YOUR OBJECTIVE: From the data underneath, reproduce exactly the stretch that begins at the line with "(246, 185) = (312, 118): pink" and ends after the line with "(624, 434) = (817, 396): none".

--- RECORD SET ---

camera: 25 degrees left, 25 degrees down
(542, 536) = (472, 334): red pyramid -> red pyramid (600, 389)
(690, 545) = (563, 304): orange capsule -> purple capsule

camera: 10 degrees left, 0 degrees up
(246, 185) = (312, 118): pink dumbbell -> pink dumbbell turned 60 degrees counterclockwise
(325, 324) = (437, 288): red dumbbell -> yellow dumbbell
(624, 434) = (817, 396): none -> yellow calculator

---
--- RECORD SET ---

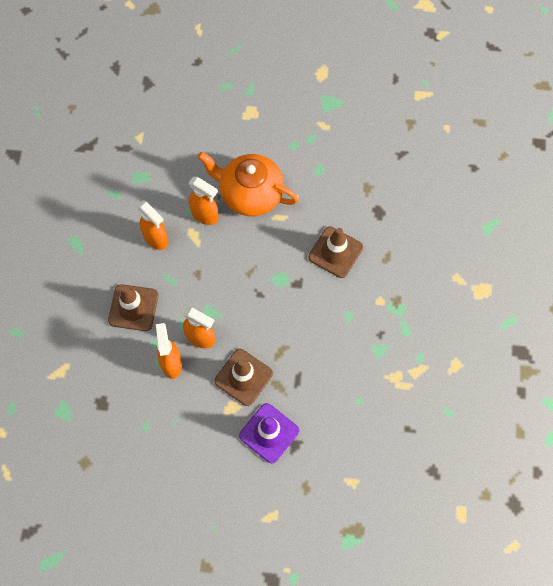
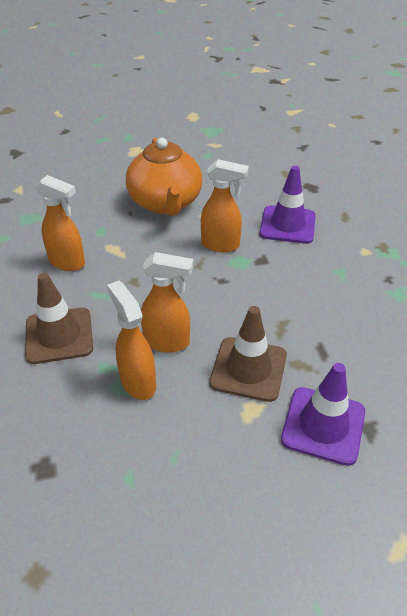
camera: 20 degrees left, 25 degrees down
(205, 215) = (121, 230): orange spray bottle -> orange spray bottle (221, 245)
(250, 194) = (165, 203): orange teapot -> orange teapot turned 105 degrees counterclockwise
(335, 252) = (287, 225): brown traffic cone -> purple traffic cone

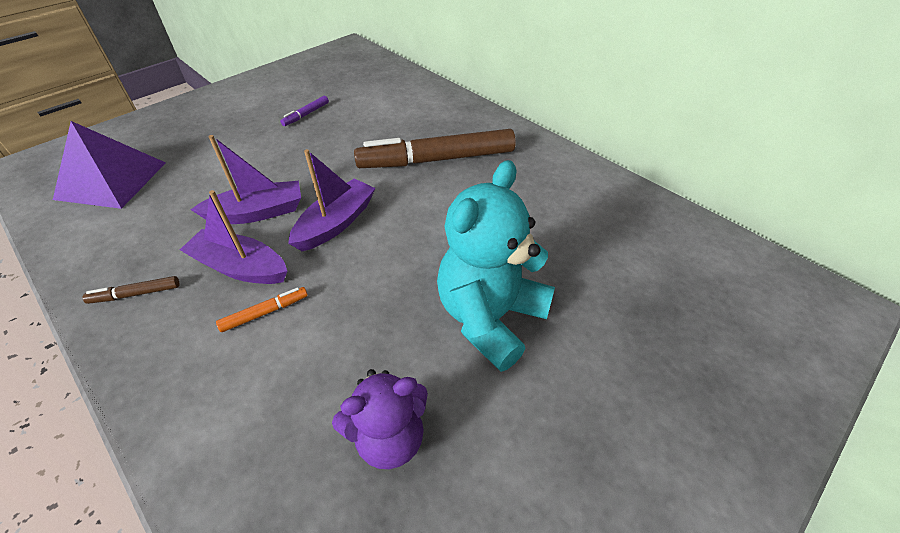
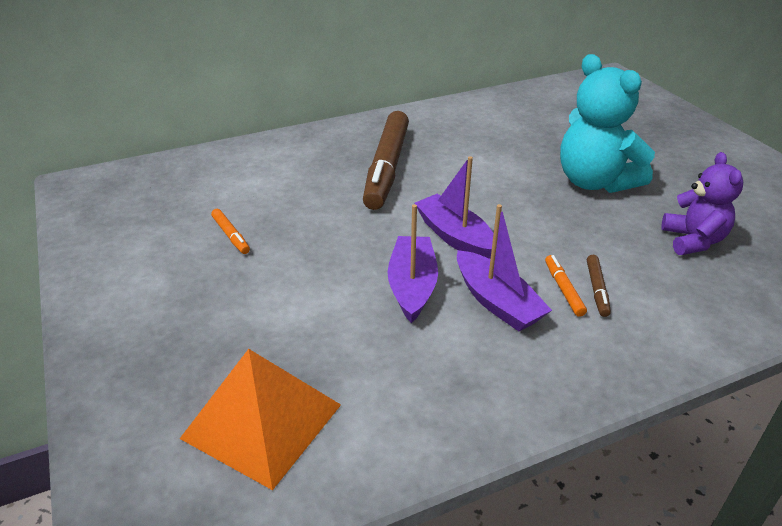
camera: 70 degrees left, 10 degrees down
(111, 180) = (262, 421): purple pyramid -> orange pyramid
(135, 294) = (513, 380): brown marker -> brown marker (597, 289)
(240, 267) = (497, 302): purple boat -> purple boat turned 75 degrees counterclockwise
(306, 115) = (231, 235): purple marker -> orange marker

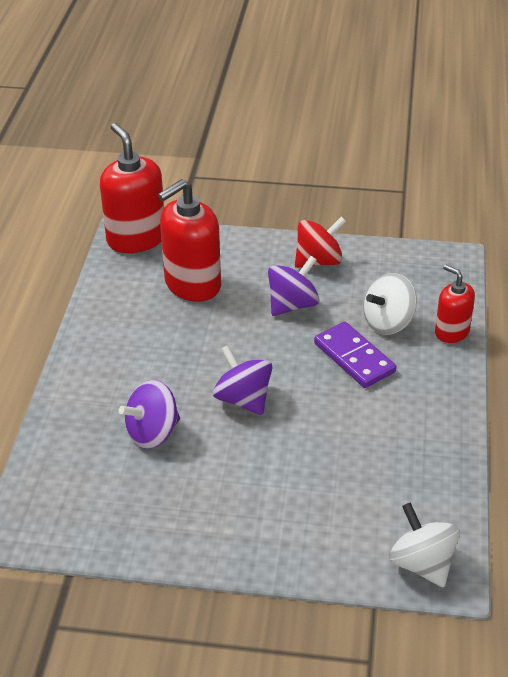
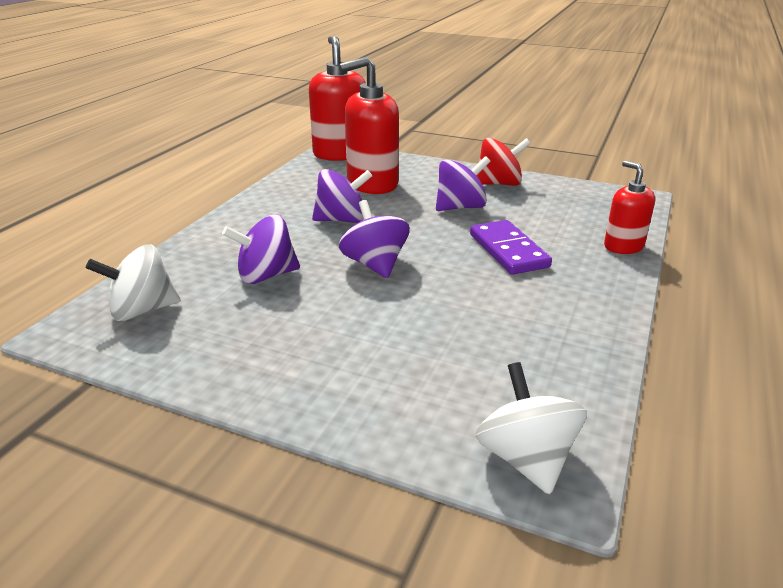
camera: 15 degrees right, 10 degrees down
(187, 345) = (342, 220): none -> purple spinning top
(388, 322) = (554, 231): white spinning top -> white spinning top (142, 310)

---

EXPECTED ANSWER:
(246, 185) = (312, 118): pink dumbbell -> pink dumbbell turned 60 degrees counterclockwise
(325, 324) = (437, 288): red dumbbell -> yellow dumbbell
(624, 434) = (817, 396): none -> yellow calculator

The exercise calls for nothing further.